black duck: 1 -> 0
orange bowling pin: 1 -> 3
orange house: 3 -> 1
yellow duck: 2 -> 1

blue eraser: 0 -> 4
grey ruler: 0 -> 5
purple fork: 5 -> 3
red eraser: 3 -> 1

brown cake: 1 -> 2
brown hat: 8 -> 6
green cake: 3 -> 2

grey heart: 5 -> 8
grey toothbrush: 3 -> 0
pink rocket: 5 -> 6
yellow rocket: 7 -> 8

===============

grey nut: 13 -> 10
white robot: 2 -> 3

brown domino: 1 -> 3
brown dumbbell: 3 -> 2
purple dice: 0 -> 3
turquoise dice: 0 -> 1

===============

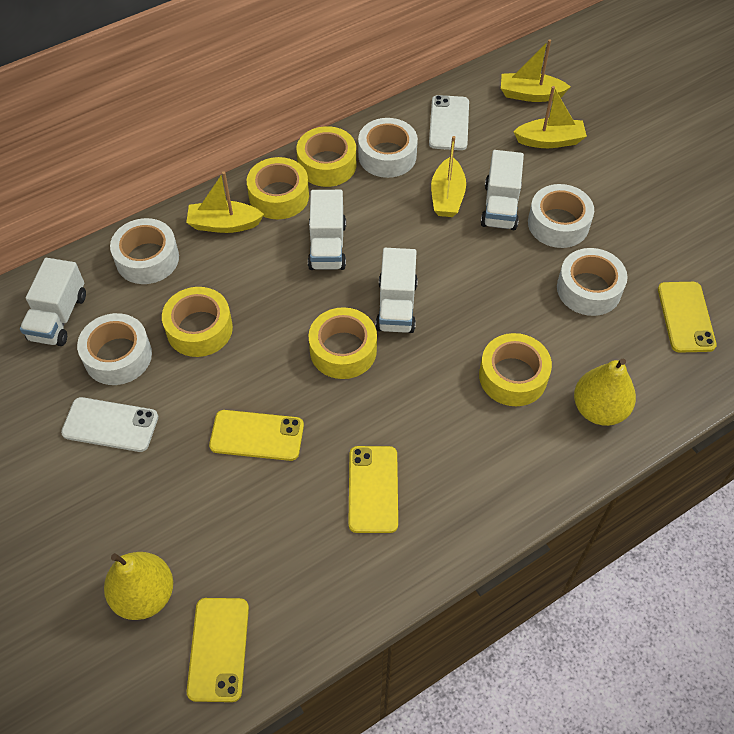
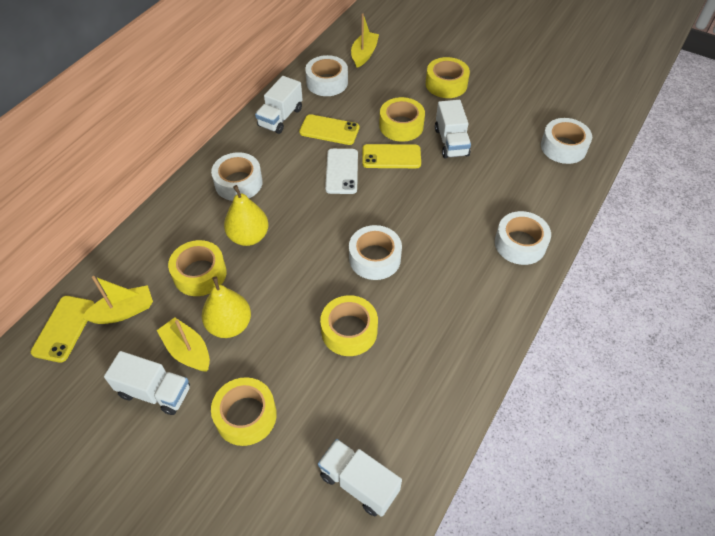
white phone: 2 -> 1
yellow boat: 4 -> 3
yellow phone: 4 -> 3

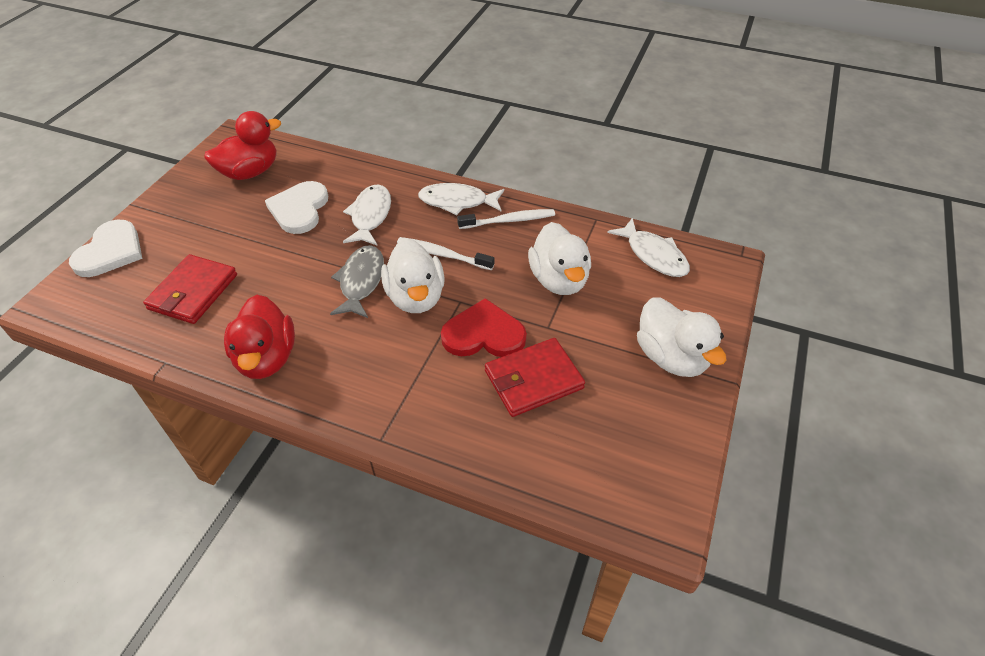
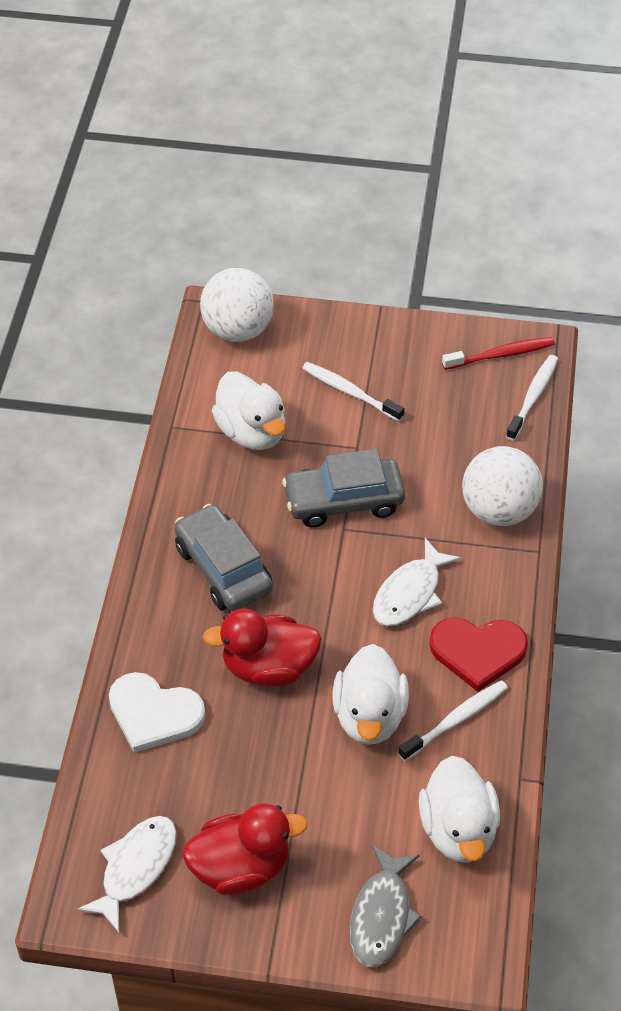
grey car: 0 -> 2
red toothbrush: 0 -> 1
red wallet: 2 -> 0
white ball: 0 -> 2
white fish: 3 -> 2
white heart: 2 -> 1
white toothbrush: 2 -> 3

===============

EXERCISE → Copy word for word the lines of the records above from the one with "yellow phone: 4 -> 3" up to and including the one with "white toothbrush: 2 -> 3". Skip the pictures.

EXPECTED ANSWER →
yellow phone: 4 -> 3

grey car: 0 -> 2
red toothbrush: 0 -> 1
red wallet: 2 -> 0
white ball: 0 -> 2
white fish: 3 -> 2
white heart: 2 -> 1
white toothbrush: 2 -> 3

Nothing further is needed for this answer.